# Layout difference records
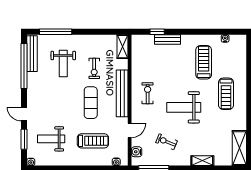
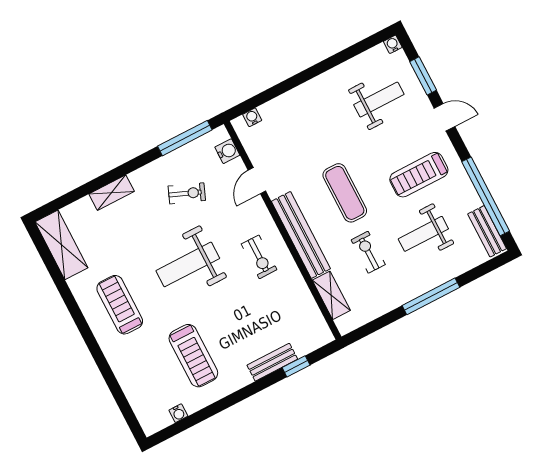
window: (56, 32) -> (431, 296), moved
shelving: (123, 47) -> (331, 295), moved
bench: (32, 54) -> (487, 231), width x0.73
weight bench: (63, 63) -> (423, 234), turned -90
treadmill: (226, 94) -> (120, 305), moved
weight bench: (184, 107) -> (188, 264), turned 180
treadmill: (93, 141) -> (419, 175), moved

# WORK ORDER
Copy each line in the data that holds the word "moved".

# RESPONSE
window: (56, 32) -> (431, 296), moved
shelving: (123, 47) -> (331, 295), moved
treadmill: (226, 94) -> (120, 305), moved
treadmill: (93, 141) -> (419, 175), moved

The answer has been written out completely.